INPUT:
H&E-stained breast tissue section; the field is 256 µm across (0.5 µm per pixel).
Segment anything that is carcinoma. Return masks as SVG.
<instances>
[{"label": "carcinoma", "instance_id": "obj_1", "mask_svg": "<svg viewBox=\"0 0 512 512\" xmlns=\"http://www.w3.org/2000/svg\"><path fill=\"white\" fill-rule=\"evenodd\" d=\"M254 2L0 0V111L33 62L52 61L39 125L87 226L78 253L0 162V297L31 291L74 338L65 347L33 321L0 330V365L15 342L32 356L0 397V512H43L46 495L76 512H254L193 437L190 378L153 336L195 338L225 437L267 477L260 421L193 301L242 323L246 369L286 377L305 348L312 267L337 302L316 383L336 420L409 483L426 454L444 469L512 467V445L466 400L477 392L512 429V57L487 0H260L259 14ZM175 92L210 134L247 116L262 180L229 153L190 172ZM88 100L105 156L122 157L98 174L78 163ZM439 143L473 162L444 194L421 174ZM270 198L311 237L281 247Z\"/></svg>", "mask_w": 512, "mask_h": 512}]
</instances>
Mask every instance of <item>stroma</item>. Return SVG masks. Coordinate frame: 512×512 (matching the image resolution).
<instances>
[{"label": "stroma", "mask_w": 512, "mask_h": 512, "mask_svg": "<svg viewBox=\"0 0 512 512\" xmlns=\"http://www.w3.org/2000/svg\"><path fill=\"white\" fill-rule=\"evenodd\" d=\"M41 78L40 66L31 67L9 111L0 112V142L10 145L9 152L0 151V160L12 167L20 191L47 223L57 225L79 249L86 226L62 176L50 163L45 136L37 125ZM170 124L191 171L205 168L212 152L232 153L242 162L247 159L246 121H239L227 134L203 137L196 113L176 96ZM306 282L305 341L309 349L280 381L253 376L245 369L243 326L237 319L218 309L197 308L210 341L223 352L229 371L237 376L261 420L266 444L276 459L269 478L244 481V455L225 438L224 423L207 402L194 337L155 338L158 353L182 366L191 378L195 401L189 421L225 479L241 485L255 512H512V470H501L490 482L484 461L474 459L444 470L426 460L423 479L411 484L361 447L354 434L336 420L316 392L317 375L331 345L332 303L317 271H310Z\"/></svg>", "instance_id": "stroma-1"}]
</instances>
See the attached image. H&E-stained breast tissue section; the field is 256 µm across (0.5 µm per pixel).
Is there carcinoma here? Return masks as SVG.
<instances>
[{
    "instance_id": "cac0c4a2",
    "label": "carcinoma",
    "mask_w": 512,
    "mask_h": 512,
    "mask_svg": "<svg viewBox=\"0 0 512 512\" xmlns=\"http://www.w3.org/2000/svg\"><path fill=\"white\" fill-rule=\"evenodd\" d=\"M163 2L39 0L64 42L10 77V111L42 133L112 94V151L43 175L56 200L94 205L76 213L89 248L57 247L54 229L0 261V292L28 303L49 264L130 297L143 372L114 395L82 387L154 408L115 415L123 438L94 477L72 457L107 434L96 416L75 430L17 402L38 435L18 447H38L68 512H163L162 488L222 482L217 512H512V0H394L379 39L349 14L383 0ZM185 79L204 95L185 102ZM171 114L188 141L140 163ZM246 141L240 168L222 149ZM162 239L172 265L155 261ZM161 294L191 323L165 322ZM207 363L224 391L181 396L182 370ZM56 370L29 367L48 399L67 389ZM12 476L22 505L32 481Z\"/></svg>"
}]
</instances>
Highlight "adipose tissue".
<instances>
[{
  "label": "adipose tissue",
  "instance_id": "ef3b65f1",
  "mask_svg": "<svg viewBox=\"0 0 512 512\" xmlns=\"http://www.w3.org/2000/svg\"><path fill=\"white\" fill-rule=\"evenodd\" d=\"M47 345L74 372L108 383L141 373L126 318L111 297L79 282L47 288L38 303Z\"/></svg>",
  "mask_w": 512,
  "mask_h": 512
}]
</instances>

REQUIREMENTS:
Copy the records above exactly, from the first line through the line containing "See the attached", and include nothing else.

RIGHT ANSWER:
H&E-stained breast tissue section; the field is 256 µm across (0.5 µm per pixel).
Segment anything that is carcinoma. Return masks as SVG.
<instances>
[{"label": "carcinoma", "instance_id": "obj_1", "mask_svg": "<svg viewBox=\"0 0 512 512\" xmlns=\"http://www.w3.org/2000/svg\"><path fill=\"white\" fill-rule=\"evenodd\" d=\"M254 2L0 0V111L33 62L52 61L39 125L87 226L78 253L0 162V297L31 291L74 338L65 347L33 321L0 330V365L15 342L32 356L0 397V512H43L46 495L76 512H254L193 437L190 378L153 336L195 338L225 437L267 477L260 421L193 301L242 323L246 369L286 377L305 348L312 267L337 302L316 383L336 420L409 483L426 454L444 469L512 467V445L466 400L477 392L512 429V57L487 0H260L259 14ZM175 92L210 134L247 116L262 180L229 153L190 172ZM88 100L105 156L122 157L98 174L78 163ZM439 143L473 162L444 194L421 174ZM270 198L311 237L281 247Z\"/></svg>", "mask_w": 512, "mask_h": 512}]
</instances>
Mask every instance of <item>stroma</item>. Return SVG masks. Coordinate frame: 512×512 (matching the image resolution).
<instances>
[{"label": "stroma", "mask_w": 512, "mask_h": 512, "mask_svg": "<svg viewBox=\"0 0 512 512\" xmlns=\"http://www.w3.org/2000/svg\"><path fill=\"white\" fill-rule=\"evenodd\" d=\"M41 78L40 66L31 67L9 111L0 112V142L10 145L9 152L0 151V160L12 167L20 191L47 223L57 225L79 249L86 226L62 176L50 163L45 136L37 125ZM170 124L191 171L205 168L212 152L232 153L242 162L247 159L246 121H239L227 134L203 137L196 113L176 96ZM306 282L305 341L309 349L280 381L253 376L245 369L243 326L237 319L218 309L197 308L210 341L223 352L229 371L237 376L261 420L266 444L276 459L269 478L244 481V455L225 438L224 423L207 402L194 337L155 338L158 353L182 366L191 378L195 401L189 421L225 479L241 485L255 512H512V470H501L490 482L484 461L474 459L444 470L426 460L423 479L411 484L361 447L354 434L336 420L316 392L317 375L331 345L332 303L317 271H310Z\"/></svg>", "instance_id": "stroma-1"}]
</instances>
See the attached image. H&E-stained breast tissue section; the field is 256 µm across (0.5 µm per pixel).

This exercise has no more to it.